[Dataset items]

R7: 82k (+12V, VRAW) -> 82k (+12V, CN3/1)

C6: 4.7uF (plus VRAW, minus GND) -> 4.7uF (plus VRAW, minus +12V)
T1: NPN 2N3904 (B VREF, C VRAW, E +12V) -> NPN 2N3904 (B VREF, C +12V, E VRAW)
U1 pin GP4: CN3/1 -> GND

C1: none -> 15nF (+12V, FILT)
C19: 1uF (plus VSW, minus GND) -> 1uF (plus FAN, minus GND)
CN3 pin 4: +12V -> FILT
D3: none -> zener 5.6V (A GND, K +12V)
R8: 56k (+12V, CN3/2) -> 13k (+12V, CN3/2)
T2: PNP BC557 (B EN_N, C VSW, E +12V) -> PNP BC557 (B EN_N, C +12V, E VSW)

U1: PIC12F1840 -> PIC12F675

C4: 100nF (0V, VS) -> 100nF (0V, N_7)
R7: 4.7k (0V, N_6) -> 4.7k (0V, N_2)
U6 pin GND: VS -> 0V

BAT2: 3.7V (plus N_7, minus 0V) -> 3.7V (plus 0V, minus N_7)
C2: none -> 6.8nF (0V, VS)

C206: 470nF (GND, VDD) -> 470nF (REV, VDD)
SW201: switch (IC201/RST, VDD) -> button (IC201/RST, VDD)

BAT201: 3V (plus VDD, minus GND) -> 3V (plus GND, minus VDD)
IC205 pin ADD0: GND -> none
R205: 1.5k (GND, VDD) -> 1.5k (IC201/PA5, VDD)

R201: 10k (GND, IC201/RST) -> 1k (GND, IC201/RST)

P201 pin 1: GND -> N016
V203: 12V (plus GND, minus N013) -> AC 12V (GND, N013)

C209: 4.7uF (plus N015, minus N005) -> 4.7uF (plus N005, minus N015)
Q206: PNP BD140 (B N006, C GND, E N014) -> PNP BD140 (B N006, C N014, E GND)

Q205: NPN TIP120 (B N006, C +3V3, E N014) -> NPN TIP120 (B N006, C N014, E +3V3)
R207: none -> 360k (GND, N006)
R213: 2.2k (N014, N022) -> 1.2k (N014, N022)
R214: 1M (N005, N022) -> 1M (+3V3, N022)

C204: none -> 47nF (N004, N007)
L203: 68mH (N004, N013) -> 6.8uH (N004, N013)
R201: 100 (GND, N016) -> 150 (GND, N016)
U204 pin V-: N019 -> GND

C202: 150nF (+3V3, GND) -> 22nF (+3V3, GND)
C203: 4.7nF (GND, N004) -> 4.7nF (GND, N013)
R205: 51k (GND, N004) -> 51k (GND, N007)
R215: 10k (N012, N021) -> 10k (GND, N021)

▶ **TASK STATEMENT**
Generate an exact reproduction of all entries.

▶ **ANSWER SPACE**
R7: 82k (+12V, VRAW) -> 82k (+12V, CN3/1)

C6: 4.7uF (plus VRAW, minus GND) -> 4.7uF (plus VRAW, minus +12V)
T1: NPN 2N3904 (B VREF, C VRAW, E +12V) -> NPN 2N3904 (B VREF, C +12V, E VRAW)
U1 pin GP4: CN3/1 -> GND

C1: none -> 15nF (+12V, FILT)
C19: 1uF (plus VSW, minus GND) -> 1uF (plus FAN, minus GND)
CN3 pin 4: +12V -> FILT
D3: none -> zener 5.6V (A GND, K +12V)
R8: 56k (+12V, CN3/2) -> 13k (+12V, CN3/2)
T2: PNP BC557 (B EN_N, C VSW, E +12V) -> PNP BC557 (B EN_N, C +12V, E VSW)

U1: PIC12F1840 -> PIC12F675

C4: 100nF (0V, VS) -> 100nF (0V, N_7)
R7: 4.7k (0V, N_6) -> 4.7k (0V, N_2)
U6 pin GND: VS -> 0V

BAT2: 3.7V (plus N_7, minus 0V) -> 3.7V (plus 0V, minus N_7)
C2: none -> 6.8nF (0V, VS)

C206: 470nF (GND, VDD) -> 470nF (REV, VDD)
SW201: switch (IC201/RST, VDD) -> button (IC201/RST, VDD)

BAT201: 3V (plus VDD, minus GND) -> 3V (plus GND, minus VDD)
IC205 pin ADD0: GND -> none
R205: 1.5k (GND, VDD) -> 1.5k (IC201/PA5, VDD)

R201: 10k (GND, IC201/RST) -> 1k (GND, IC201/RST)

P201 pin 1: GND -> N016
V203: 12V (plus GND, minus N013) -> AC 12V (GND, N013)

C209: 4.7uF (plus N015, minus N005) -> 4.7uF (plus N005, minus N015)
Q206: PNP BD140 (B N006, C GND, E N014) -> PNP BD140 (B N006, C N014, E GND)

Q205: NPN TIP120 (B N006, C +3V3, E N014) -> NPN TIP120 (B N006, C N014, E +3V3)
R207: none -> 360k (GND, N006)
R213: 2.2k (N014, N022) -> 1.2k (N014, N022)
R214: 1M (N005, N022) -> 1M (+3V3, N022)

C204: none -> 47nF (N004, N007)
L203: 68mH (N004, N013) -> 6.8uH (N004, N013)
R201: 100 (GND, N016) -> 150 (GND, N016)
U204 pin V-: N019 -> GND

C202: 150nF (+3V3, GND) -> 22nF (+3V3, GND)
C203: 4.7nF (GND, N004) -> 4.7nF (GND, N013)
R205: 51k (GND, N004) -> 51k (GND, N007)
R215: 10k (N012, N021) -> 10k (GND, N021)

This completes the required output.